From the data below, restate every line word for word.
══ INPUT MATERIAL
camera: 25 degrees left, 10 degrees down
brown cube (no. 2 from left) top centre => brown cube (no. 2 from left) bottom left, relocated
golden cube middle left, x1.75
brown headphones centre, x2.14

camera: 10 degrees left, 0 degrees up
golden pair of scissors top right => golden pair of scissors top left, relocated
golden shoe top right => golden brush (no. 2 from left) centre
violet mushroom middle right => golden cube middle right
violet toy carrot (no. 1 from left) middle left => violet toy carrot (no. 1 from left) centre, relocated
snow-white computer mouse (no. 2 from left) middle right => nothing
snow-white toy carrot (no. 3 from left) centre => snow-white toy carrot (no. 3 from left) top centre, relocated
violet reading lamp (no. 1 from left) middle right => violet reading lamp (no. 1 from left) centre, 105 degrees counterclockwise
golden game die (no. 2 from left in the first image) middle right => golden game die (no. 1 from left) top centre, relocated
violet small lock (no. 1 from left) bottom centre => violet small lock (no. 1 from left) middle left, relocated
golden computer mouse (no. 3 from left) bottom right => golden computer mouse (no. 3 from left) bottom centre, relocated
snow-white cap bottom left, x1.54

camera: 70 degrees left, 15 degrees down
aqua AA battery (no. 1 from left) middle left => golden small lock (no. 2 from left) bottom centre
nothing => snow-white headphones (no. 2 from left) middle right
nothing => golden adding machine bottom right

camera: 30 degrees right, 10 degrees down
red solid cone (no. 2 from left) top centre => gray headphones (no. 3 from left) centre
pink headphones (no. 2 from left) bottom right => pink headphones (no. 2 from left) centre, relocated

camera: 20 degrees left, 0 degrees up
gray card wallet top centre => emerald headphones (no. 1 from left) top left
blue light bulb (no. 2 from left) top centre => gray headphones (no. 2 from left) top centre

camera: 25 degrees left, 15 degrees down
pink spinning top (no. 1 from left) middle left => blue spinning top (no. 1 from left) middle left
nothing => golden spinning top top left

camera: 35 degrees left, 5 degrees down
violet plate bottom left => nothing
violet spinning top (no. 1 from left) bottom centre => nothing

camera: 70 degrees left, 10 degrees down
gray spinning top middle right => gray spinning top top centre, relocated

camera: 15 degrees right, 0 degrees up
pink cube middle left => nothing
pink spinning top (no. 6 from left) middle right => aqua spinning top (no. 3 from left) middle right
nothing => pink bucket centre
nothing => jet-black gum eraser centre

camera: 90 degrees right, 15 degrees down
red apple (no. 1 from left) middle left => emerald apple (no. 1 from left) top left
════
• **RESULT OF THIS TASK**:
camera: 25 degrees left, 10 degrees down
brown cube (no. 2 from left) top centre => brown cube (no. 2 from left) bottom left, relocated
golden cube middle left, x1.75
brown headphones centre, x2.14

camera: 10 degrees left, 0 degrees up
golden pair of scissors top right => golden pair of scissors top left, relocated
golden shoe top right => golden brush (no. 2 from left) centre
violet mushroom middle right => golden cube middle right
violet toy carrot (no. 1 from left) middle left => violet toy carrot (no. 1 from left) centre, relocated
snow-white computer mouse (no. 2 from left) middle right => nothing
snow-white toy carrot (no. 3 from left) centre => snow-white toy carrot (no. 3 from left) top centre, relocated
violet reading lamp (no. 1 from left) middle right => violet reading lamp (no. 1 from left) centre, 105 degrees counterclockwise
golden game die (no. 2 from left in the first image) middle right => golden game die (no. 1 from left) top centre, relocated
violet small lock (no. 1 from left) bottom centre => violet small lock (no. 1 from left) middle left, relocated
golden computer mouse (no. 3 from left) bottom right => golden computer mouse (no. 3 from left) bottom centre, relocated
snow-white cap bottom left, x1.54

camera: 70 degrees left, 15 degrees down
aqua AA battery (no. 1 from left) middle left => golden small lock (no. 2 from left) bottom centre
nothing => snow-white headphones (no. 2 from left) middle right
nothing => golden adding machine bottom right

camera: 30 degrees right, 10 degrees down
red solid cone (no. 2 from left) top centre => gray headphones (no. 3 from left) centre
pink headphones (no. 2 from left) bottom right => pink headphones (no. 2 from left) centre, relocated

camera: 20 degrees left, 0 degrees up
gray card wallet top centre => emerald headphones (no. 1 from left) top left
blue light bulb (no. 2 from left) top centre => gray headphones (no. 2 from left) top centre

camera: 25 degrees left, 15 degrees down
pink spinning top (no. 1 from left) middle left => blue spinning top (no. 1 from left) middle left
nothing => golden spinning top top left

camera: 35 degrees left, 5 degrees down
violet plate bottom left => nothing
violet spinning top (no. 1 from left) bottom centre => nothing

camera: 70 degrees left, 10 degrees down
gray spinning top middle right => gray spinning top top centre, relocated

camera: 15 degrees right, 0 degrees up
pink cube middle left => nothing
pink spinning top (no. 6 from left) middle right => aqua spinning top (no. 3 from left) middle right
nothing => pink bucket centre
nothing => jet-black gum eraser centre

camera: 90 degrees right, 15 degrees down
red apple (no. 1 from left) middle left => emerald apple (no. 1 from left) top left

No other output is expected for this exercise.